(Collected data entries)
>>>>

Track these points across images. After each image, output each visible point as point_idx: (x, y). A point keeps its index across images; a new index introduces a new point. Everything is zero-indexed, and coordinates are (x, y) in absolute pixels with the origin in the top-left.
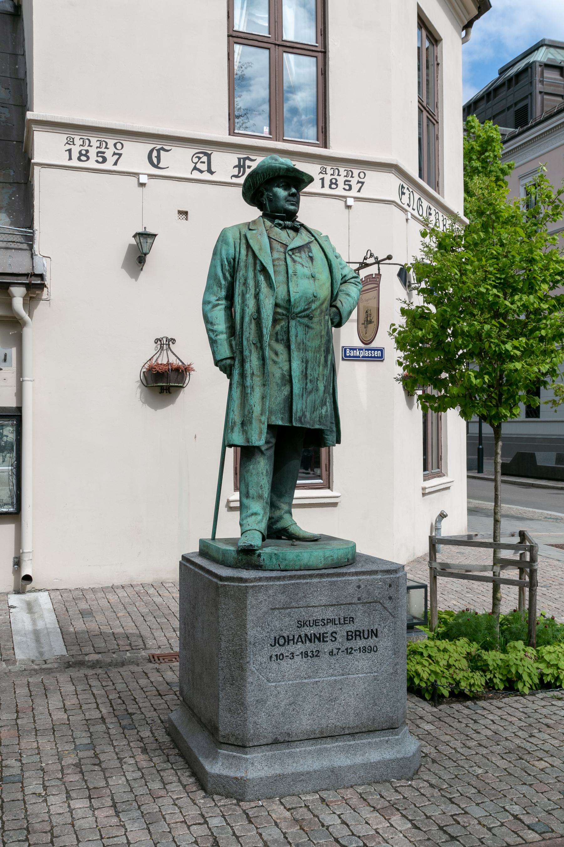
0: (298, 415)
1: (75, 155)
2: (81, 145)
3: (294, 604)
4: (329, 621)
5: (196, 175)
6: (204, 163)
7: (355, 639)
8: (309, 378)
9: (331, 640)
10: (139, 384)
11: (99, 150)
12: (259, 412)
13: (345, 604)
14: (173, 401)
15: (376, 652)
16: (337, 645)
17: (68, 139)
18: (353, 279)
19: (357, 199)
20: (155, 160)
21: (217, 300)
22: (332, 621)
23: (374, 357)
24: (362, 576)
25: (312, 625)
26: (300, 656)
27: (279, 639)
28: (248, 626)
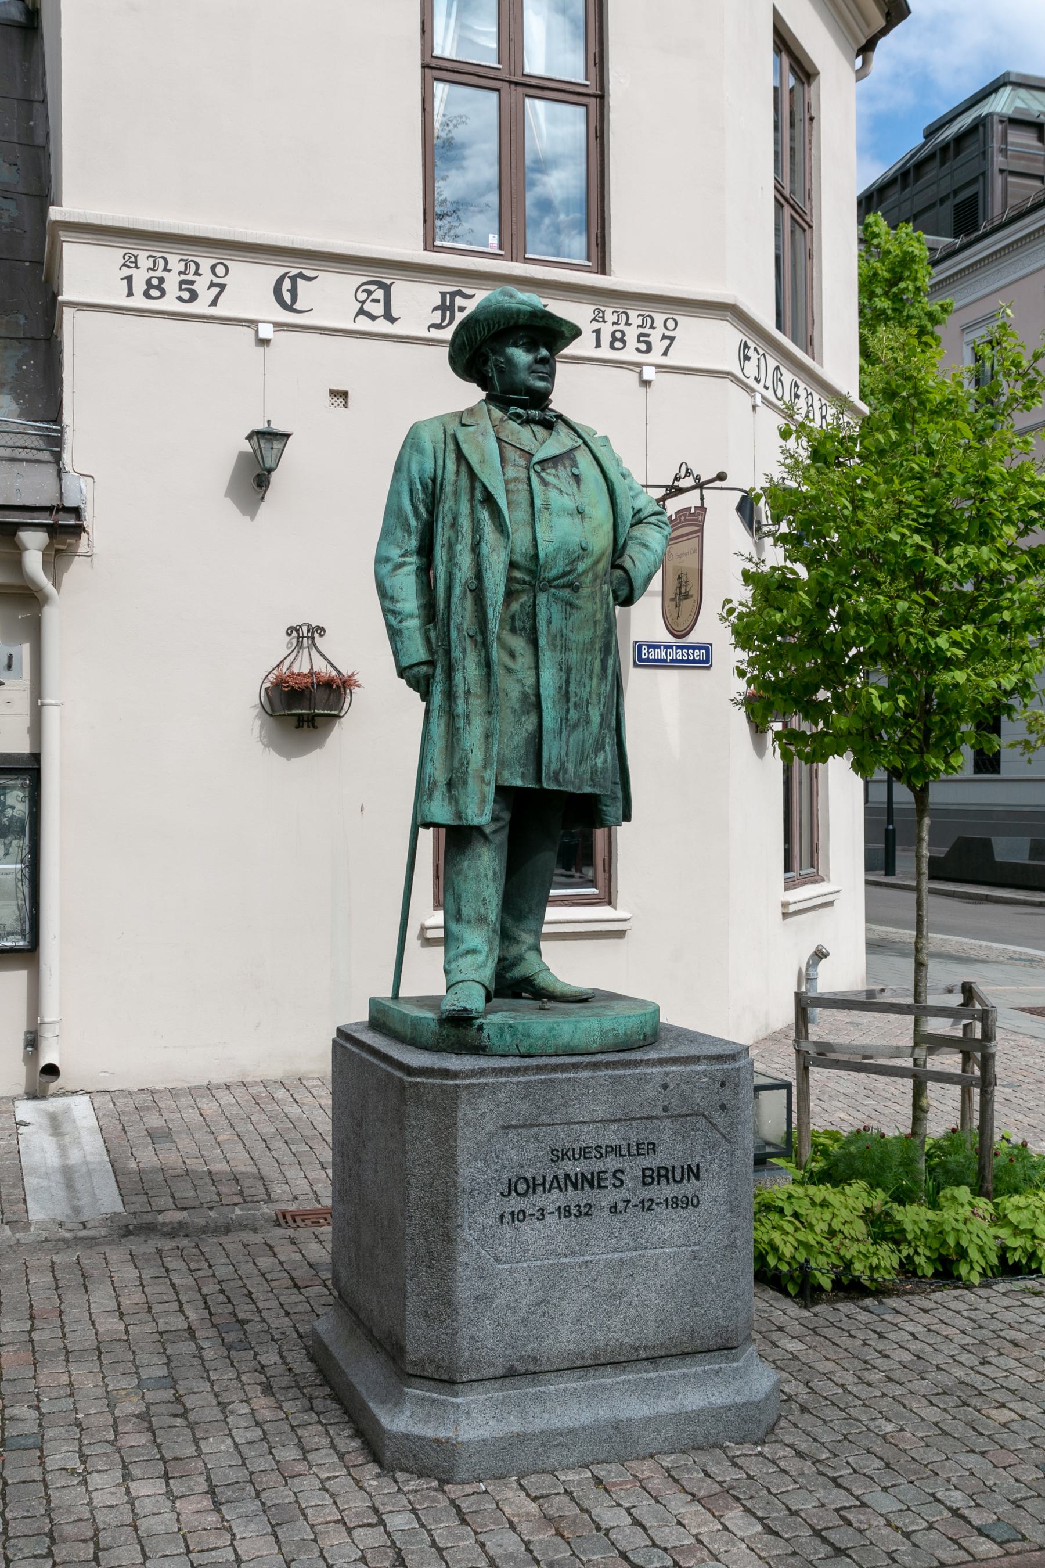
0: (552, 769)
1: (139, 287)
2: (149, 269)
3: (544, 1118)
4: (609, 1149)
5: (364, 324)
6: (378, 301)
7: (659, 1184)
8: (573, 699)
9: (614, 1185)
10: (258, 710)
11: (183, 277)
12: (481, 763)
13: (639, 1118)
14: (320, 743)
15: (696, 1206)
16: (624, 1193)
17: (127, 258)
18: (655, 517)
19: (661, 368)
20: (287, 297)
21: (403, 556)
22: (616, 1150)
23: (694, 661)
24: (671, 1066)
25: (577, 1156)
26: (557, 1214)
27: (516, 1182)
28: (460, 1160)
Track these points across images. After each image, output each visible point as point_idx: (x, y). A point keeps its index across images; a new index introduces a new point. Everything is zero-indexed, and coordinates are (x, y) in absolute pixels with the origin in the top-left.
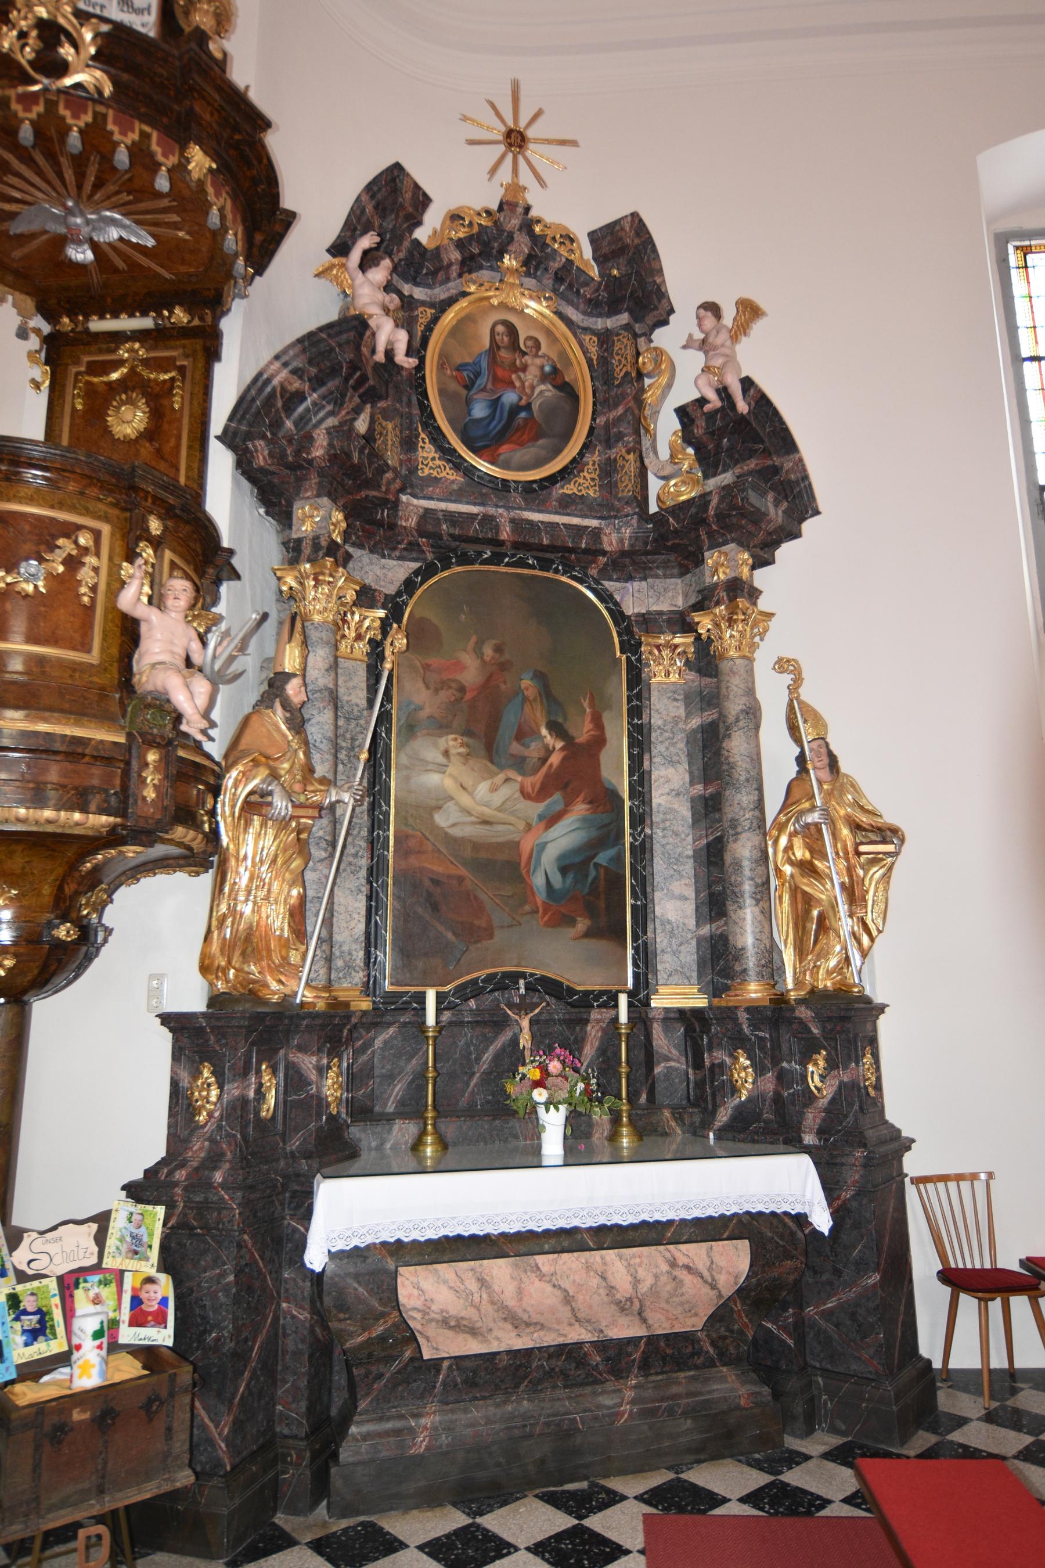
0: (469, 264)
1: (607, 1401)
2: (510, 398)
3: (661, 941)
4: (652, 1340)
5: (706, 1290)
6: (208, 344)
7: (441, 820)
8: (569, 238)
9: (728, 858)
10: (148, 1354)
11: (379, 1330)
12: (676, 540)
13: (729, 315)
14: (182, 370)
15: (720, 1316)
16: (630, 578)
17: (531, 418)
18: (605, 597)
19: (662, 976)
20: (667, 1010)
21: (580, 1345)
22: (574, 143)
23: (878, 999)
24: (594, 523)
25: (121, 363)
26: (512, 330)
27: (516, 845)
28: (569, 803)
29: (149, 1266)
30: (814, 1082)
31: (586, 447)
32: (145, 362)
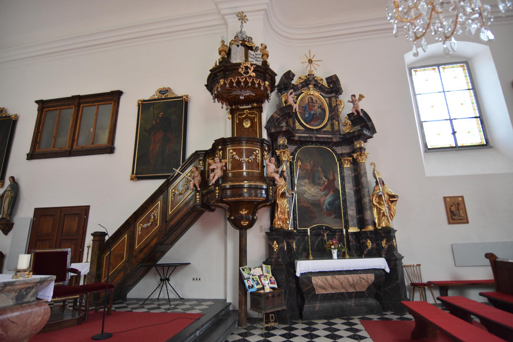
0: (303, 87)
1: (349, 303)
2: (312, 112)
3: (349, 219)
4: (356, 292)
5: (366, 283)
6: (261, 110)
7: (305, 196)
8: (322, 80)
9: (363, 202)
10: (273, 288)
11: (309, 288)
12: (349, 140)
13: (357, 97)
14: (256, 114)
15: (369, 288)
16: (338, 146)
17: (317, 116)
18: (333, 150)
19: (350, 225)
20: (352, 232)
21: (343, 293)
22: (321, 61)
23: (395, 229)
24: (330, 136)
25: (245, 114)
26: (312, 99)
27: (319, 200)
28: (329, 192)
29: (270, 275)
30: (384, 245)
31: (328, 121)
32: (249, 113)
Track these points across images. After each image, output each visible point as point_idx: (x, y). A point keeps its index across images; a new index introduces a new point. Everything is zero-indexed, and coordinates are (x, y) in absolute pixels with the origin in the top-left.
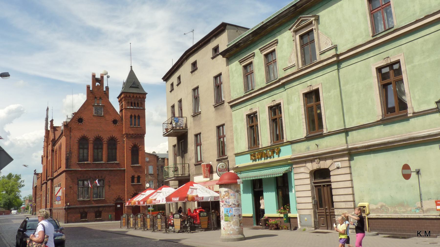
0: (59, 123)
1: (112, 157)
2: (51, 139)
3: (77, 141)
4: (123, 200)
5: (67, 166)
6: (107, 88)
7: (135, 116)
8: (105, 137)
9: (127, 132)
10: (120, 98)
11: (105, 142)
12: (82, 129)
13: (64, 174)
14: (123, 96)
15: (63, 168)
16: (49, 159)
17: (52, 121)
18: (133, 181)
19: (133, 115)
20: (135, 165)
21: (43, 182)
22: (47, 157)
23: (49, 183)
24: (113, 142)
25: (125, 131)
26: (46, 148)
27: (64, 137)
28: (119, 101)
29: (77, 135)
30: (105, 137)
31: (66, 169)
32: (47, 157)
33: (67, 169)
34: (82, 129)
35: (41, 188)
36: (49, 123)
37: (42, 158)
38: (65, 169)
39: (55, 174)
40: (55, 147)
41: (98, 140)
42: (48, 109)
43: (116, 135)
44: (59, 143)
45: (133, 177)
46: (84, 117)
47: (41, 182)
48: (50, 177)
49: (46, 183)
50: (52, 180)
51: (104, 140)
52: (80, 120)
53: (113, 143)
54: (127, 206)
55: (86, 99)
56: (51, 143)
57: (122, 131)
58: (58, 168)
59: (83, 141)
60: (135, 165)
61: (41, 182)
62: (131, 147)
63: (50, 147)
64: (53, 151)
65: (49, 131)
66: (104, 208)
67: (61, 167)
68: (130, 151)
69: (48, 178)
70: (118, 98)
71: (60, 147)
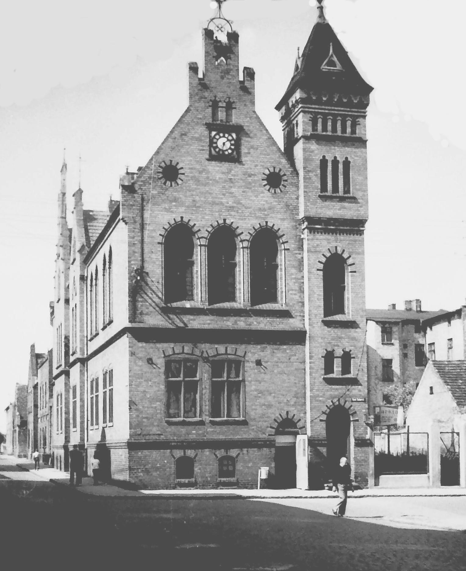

<<<<

▸ What the exercise asks
Copy every line of the records above word for word, leaving out the picture lines.

▸ Solved exercise
Track these points across images. After each image, output each visible point as point_idx: (x, y). A point keeps its index across images; a new index introduces a new point. Everything is zero-indexed, and coordinates are (x, y) in absolute pixels with the origin in the top-left.
0: (298, 415)
1: (75, 155)
2: (81, 145)
3: (294, 604)
4: (329, 621)
5: (196, 175)
6: (204, 163)
7: (355, 639)
8: (309, 378)
9: (331, 640)
10: (139, 384)
11: (99, 150)
12: (259, 412)
13: (345, 604)
14: (173, 401)
15: (376, 652)
16: (337, 645)
17: (68, 139)
18: (353, 279)
19: (357, 199)
20: (155, 160)
21: (217, 300)
22: (332, 621)
23: (374, 357)
24: (362, 576)
25: (312, 625)
26: (300, 656)
27: (279, 639)
28: (248, 626)
0: (552, 769)
1: (139, 287)
2: (149, 269)
3: (544, 1118)
4: (609, 1149)
5: (364, 324)
6: (378, 301)
7: (659, 1184)
8: (573, 699)
9: (614, 1185)
10: (258, 710)
11: (183, 277)
12: (481, 763)
13: (639, 1118)
14: (320, 743)
15: (696, 1206)
16: (624, 1193)
17: (127, 258)
18: (655, 517)
19: (661, 368)
20: (287, 297)
21: (403, 556)
22: (616, 1150)
23: (694, 661)
24: (671, 1066)
25: (577, 1156)
26: (557, 1214)
27: (516, 1182)
28: (460, 1160)
Track these points across images. After each image, output each visible point as point_idx: (x, y). A point keeps its index across images; a new index introduces a new point. Everything is zero-indexed, and coordinates are (x, y) in absolute pixels with the origin in the top-left.
0: (469, 264)
1: (607, 1401)
2: (510, 398)
3: (661, 941)
4: (652, 1340)
5: (706, 1290)
6: (208, 344)
7: (441, 820)
8: (569, 238)
9: (728, 858)
10: (148, 1354)
11: (379, 1330)
12: (676, 540)
13: (729, 315)
14: (182, 370)
15: (720, 1316)
16: (630, 578)
17: (531, 418)
18: (605, 597)
19: (662, 976)
20: (667, 1010)
21: (580, 1345)
22: (574, 143)
23: (878, 999)
24: (594, 523)
25: (121, 363)
26: (512, 330)
27: (516, 845)
28: (569, 803)
29: (149, 1266)
30: (814, 1082)
31: (586, 447)
32: (145, 362)
0: (303, 87)
1: (349, 303)
2: (312, 112)
3: (349, 219)
4: (356, 292)
5: (366, 283)
6: (261, 110)
7: (305, 196)
8: (322, 80)
9: (363, 202)
10: (273, 288)
11: (309, 288)
12: (349, 140)
13: (357, 97)
14: (256, 114)
15: (369, 288)
16: (338, 146)
17: (317, 116)
18: (333, 150)
19: (350, 225)
20: (352, 232)
21: (343, 293)
22: (321, 61)
23: (395, 229)
24: (330, 136)
25: (245, 114)
26: (312, 99)
27: (319, 200)
28: (329, 192)
29: (270, 275)
30: (384, 245)
31: (328, 121)
32: (249, 113)
Track these points across images. After each image, output each visible point as point_idx: (x, y). A point keeps its index across images; a new index introduces a new point. Everything is zero-indexed, and coordinates are (x, y) in absolute pixels with the origin in the top-left.
0: (59, 123)
1: (112, 157)
2: (51, 139)
3: (77, 141)
4: (123, 200)
5: (67, 166)
6: (107, 88)
7: (135, 116)
8: (105, 137)
9: (127, 132)
10: (120, 98)
11: (105, 142)
12: (82, 129)
13: (64, 174)
14: (123, 96)
15: (63, 168)
16: (49, 159)
17: (52, 121)
18: (133, 181)
19: (133, 115)
20: (135, 165)
21: (43, 182)
22: (47, 157)
23: (49, 183)
24: (113, 142)
25: (125, 131)
26: (46, 148)
27: (64, 137)
28: (119, 101)
29: (77, 135)
30: (105, 137)
31: (66, 169)
32: (47, 157)
33: (67, 169)
34: (82, 129)
35: (41, 188)
36: (49, 123)
37: (42, 158)
38: (65, 169)
39: (55, 174)
40: (55, 147)
41: (98, 140)
42: (48, 109)
43: (116, 135)
44: (59, 143)
45: (133, 177)
46: (84, 117)
47: (41, 182)
48: (50, 177)
49: (46, 183)
50: (52, 180)
51: (104, 140)
52: (80, 120)
53: (113, 143)
54: (127, 206)
55: (86, 99)
56: (51, 143)
57: (122, 131)
58: (58, 168)
59: (83, 141)
60: (135, 165)
61: (41, 182)
62: (131, 147)
63: (50, 147)
64: (53, 151)
65: (49, 131)
66: (104, 208)
67: (61, 167)
68: (130, 151)
69: (48, 178)
70: (118, 98)
71: (60, 147)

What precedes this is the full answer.